**Your assignment**.
Transcribe the records that follow in their entirety, omitting any pictures.

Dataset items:
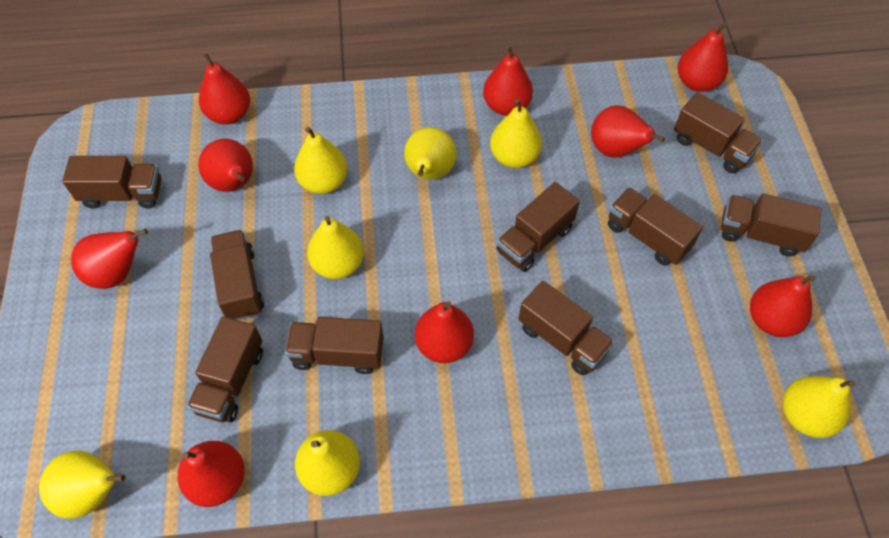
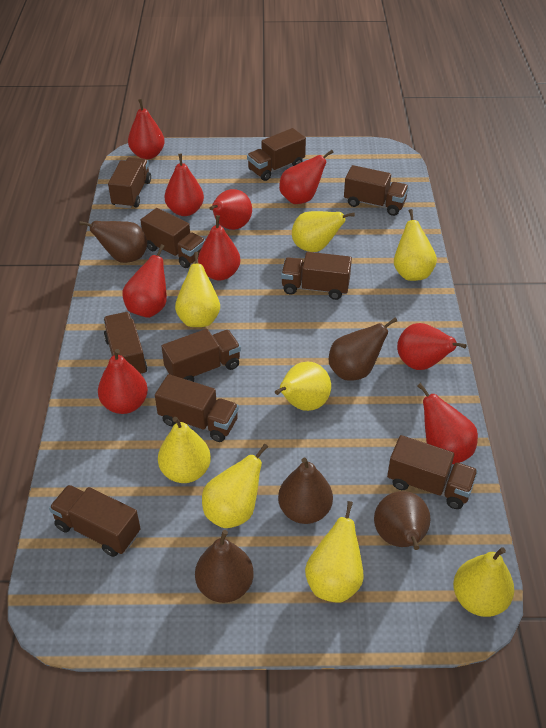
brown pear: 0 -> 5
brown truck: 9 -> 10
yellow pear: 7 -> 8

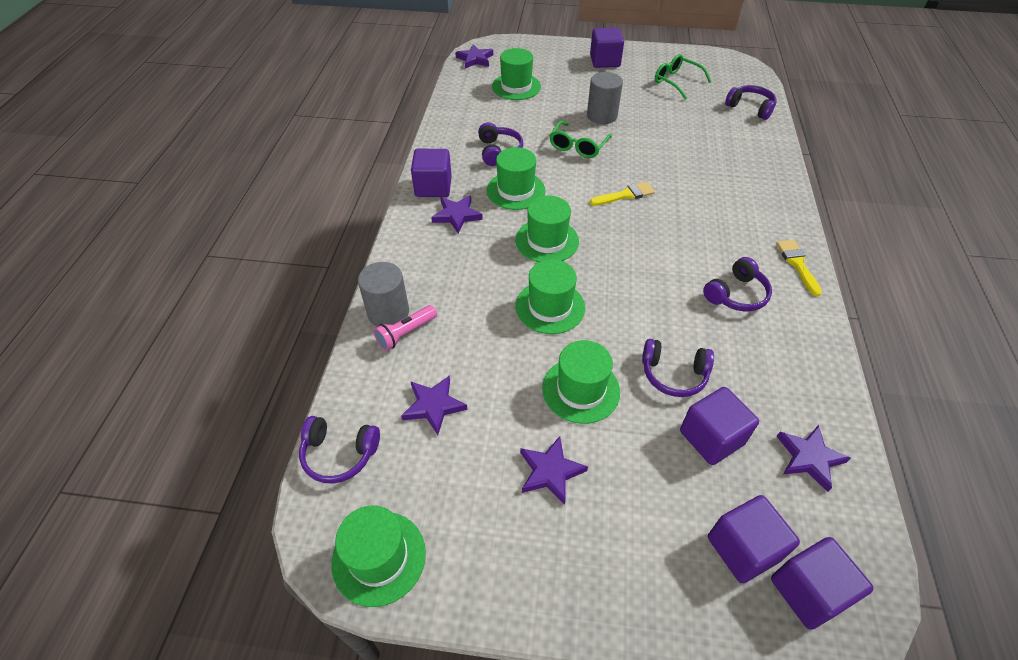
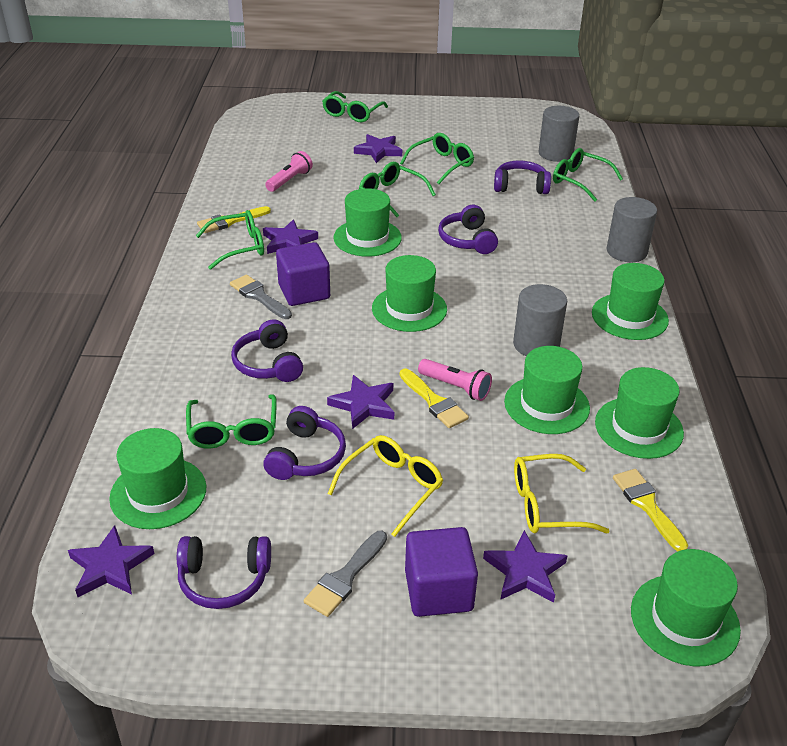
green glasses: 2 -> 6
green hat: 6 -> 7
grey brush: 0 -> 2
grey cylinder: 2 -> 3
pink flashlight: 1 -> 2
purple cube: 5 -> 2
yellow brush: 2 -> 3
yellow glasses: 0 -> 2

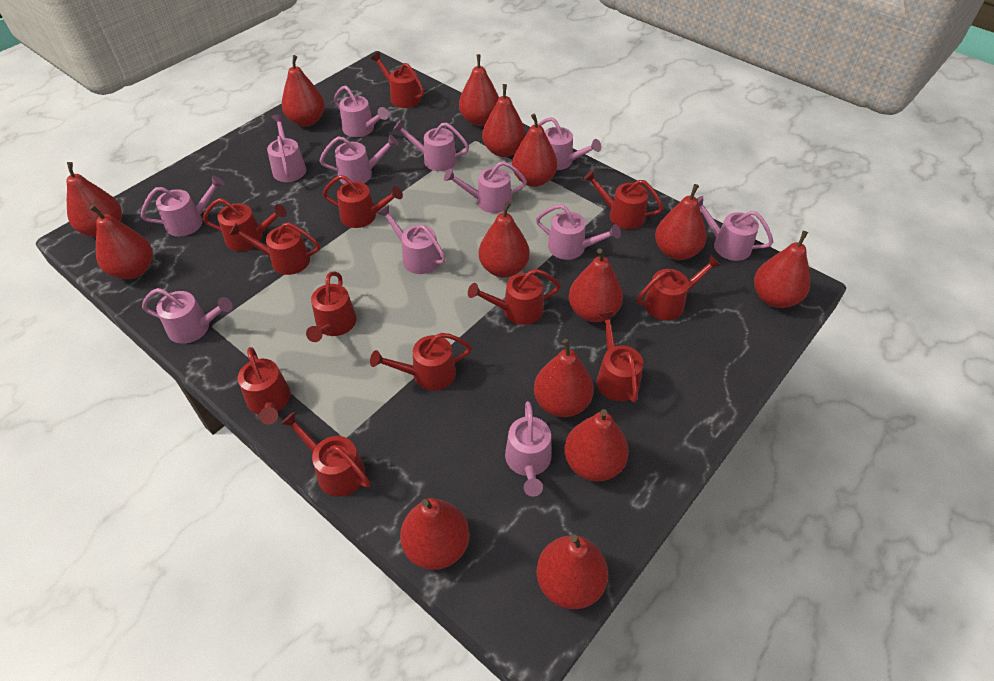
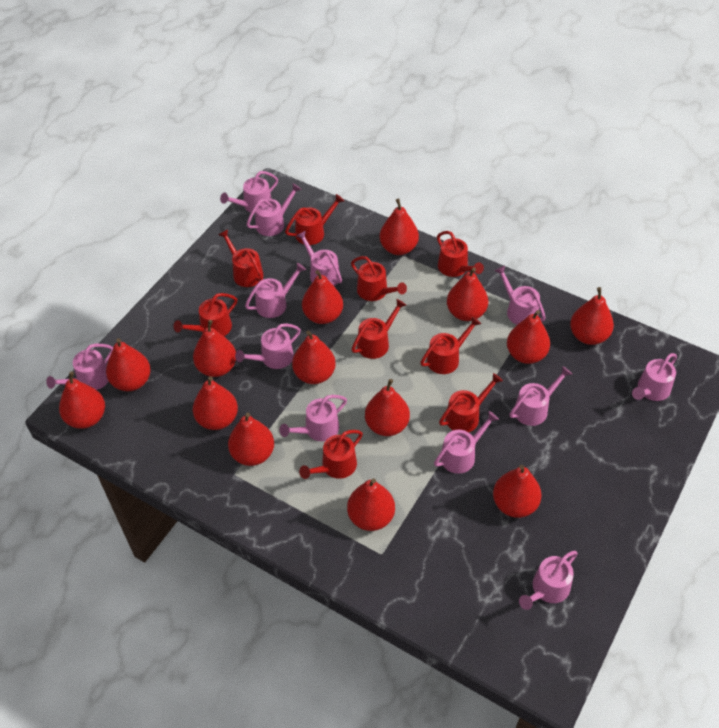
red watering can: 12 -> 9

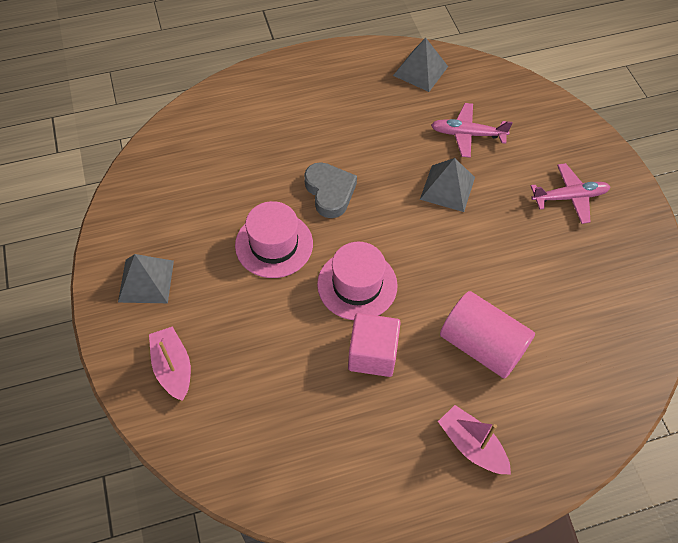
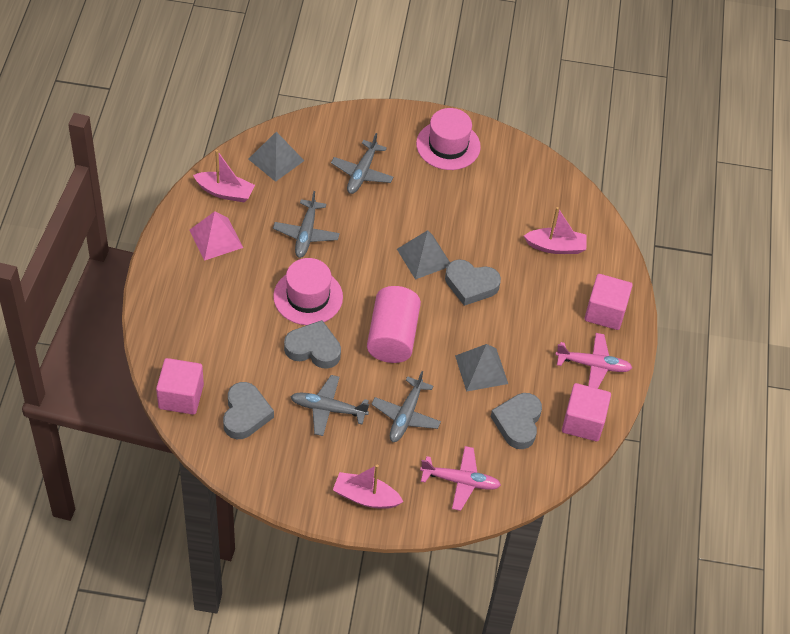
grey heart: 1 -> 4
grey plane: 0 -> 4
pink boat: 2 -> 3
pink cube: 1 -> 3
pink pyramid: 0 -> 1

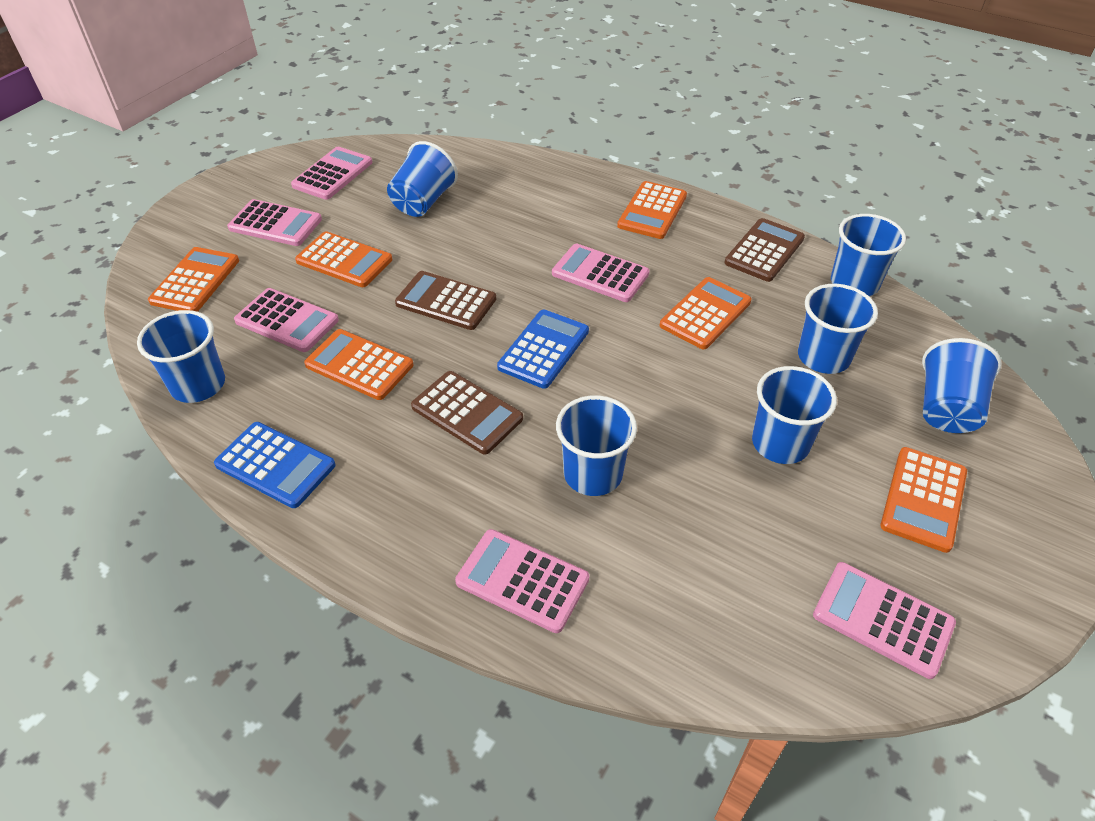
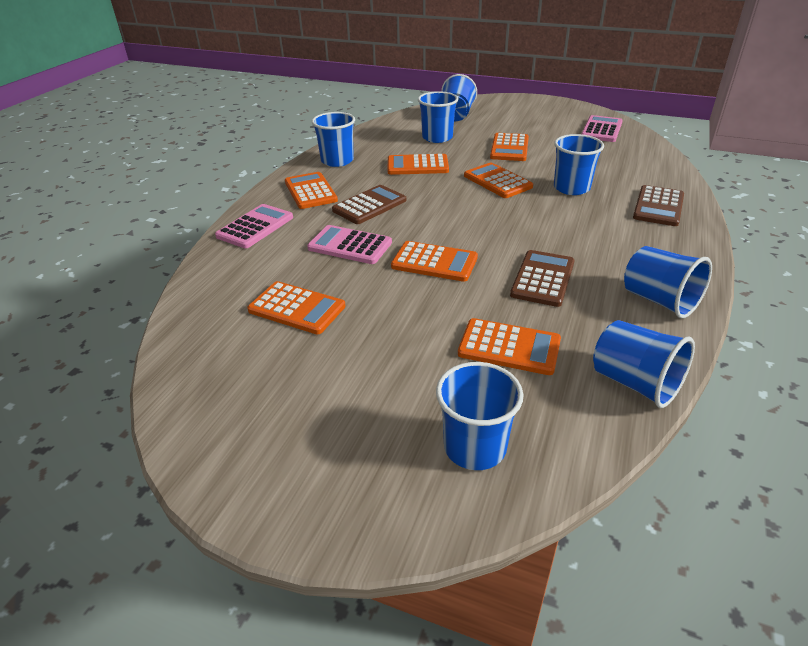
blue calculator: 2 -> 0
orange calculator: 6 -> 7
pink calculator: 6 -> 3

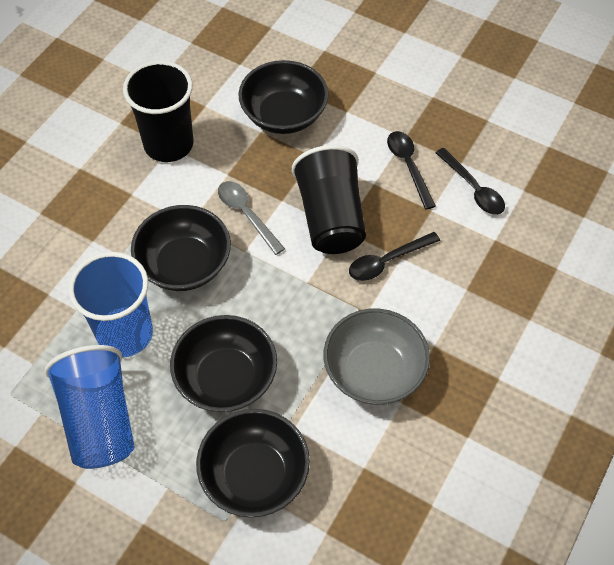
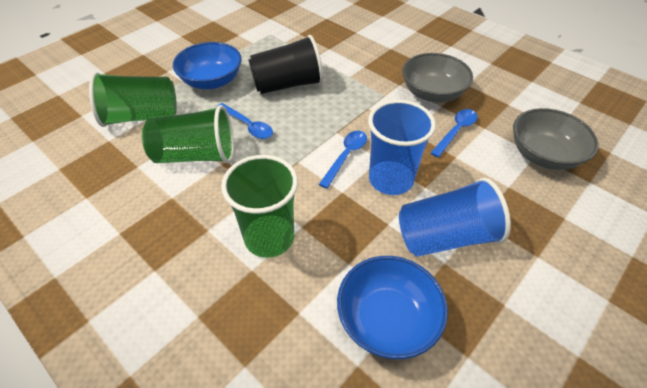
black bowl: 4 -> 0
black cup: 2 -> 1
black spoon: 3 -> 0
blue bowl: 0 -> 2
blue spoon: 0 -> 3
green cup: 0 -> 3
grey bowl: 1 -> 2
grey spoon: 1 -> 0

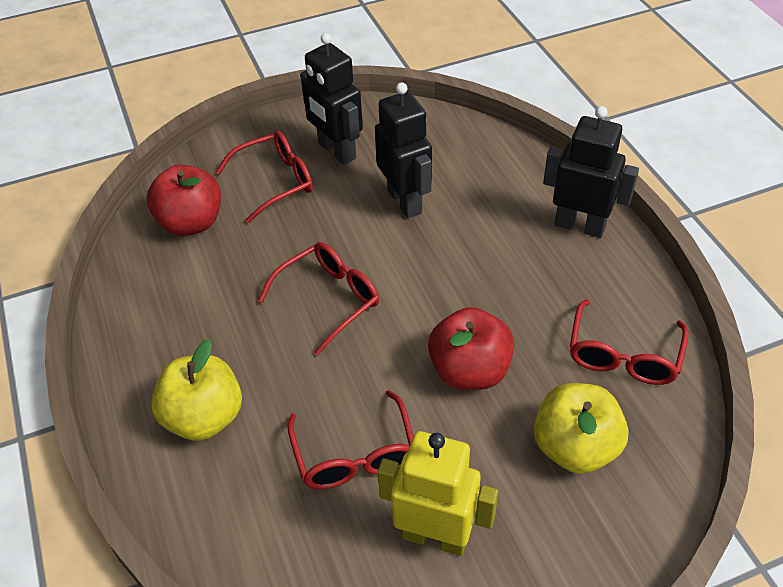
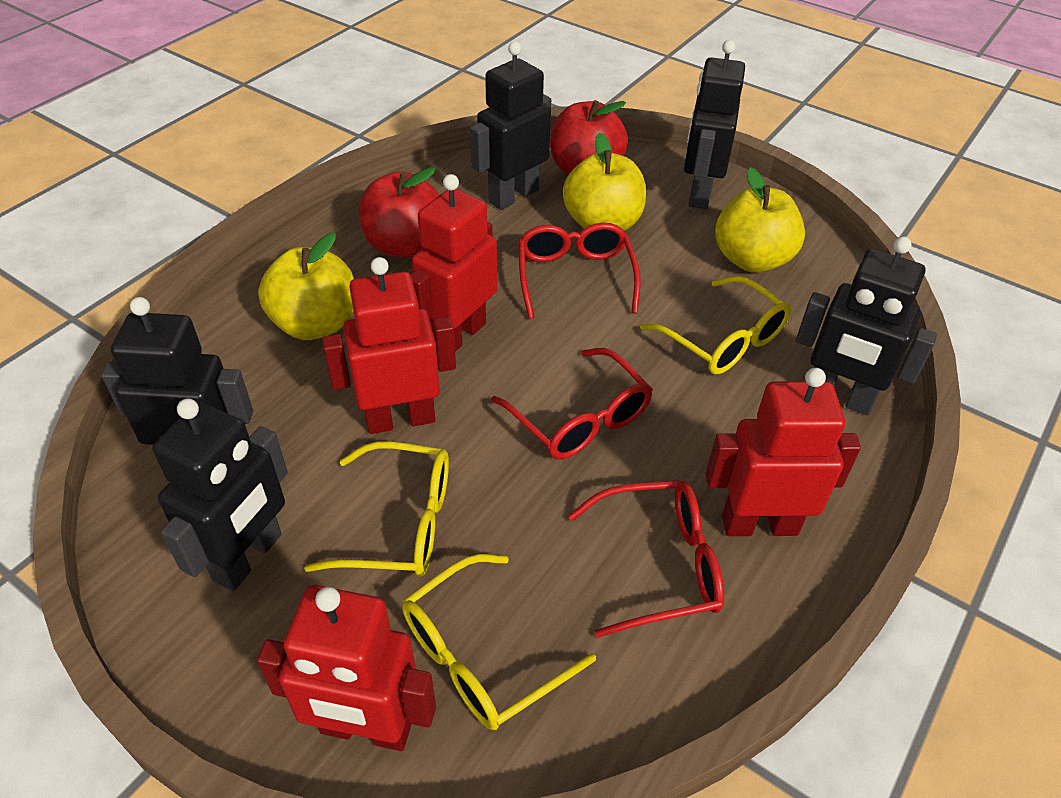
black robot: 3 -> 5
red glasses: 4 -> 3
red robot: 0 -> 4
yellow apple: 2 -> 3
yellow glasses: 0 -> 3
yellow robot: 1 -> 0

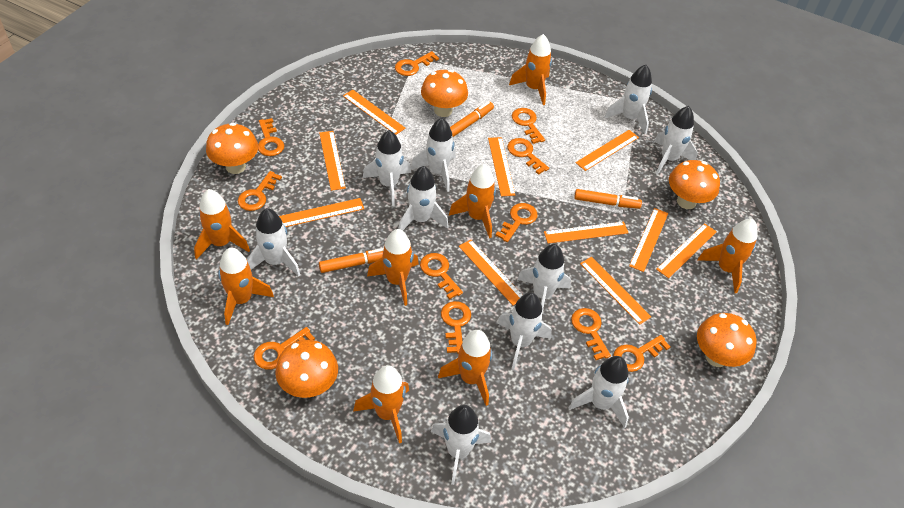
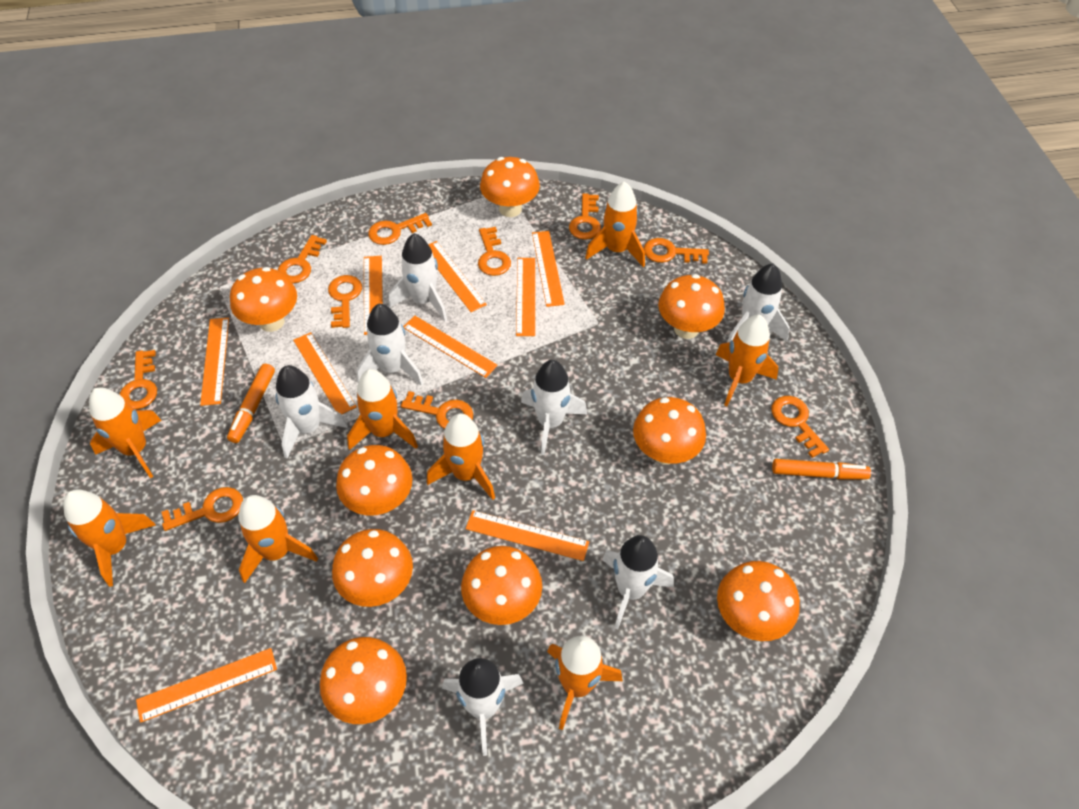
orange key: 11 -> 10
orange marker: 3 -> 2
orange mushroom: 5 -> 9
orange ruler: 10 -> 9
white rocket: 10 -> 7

**Reply to the exercise**.
brown pear: 0 -> 5
brown truck: 9 -> 10
yellow pear: 7 -> 8

green glasses: 2 -> 6
green hat: 6 -> 7
grey brush: 0 -> 2
grey cylinder: 2 -> 3
pink flashlight: 1 -> 2
purple cube: 5 -> 2
yellow brush: 2 -> 3
yellow glasses: 0 -> 2

red watering can: 12 -> 9

grey heart: 1 -> 4
grey plane: 0 -> 4
pink boat: 2 -> 3
pink cube: 1 -> 3
pink pyramid: 0 -> 1

blue calculator: 2 -> 0
orange calculator: 6 -> 7
pink calculator: 6 -> 3

black bowl: 4 -> 0
black cup: 2 -> 1
black spoon: 3 -> 0
blue bowl: 0 -> 2
blue spoon: 0 -> 3
green cup: 0 -> 3
grey bowl: 1 -> 2
grey spoon: 1 -> 0

black robot: 3 -> 5
red glasses: 4 -> 3
red robot: 0 -> 4
yellow apple: 2 -> 3
yellow glasses: 0 -> 3
yellow robot: 1 -> 0

orange key: 11 -> 10
orange marker: 3 -> 2
orange mushroom: 5 -> 9
orange ruler: 10 -> 9
white rocket: 10 -> 7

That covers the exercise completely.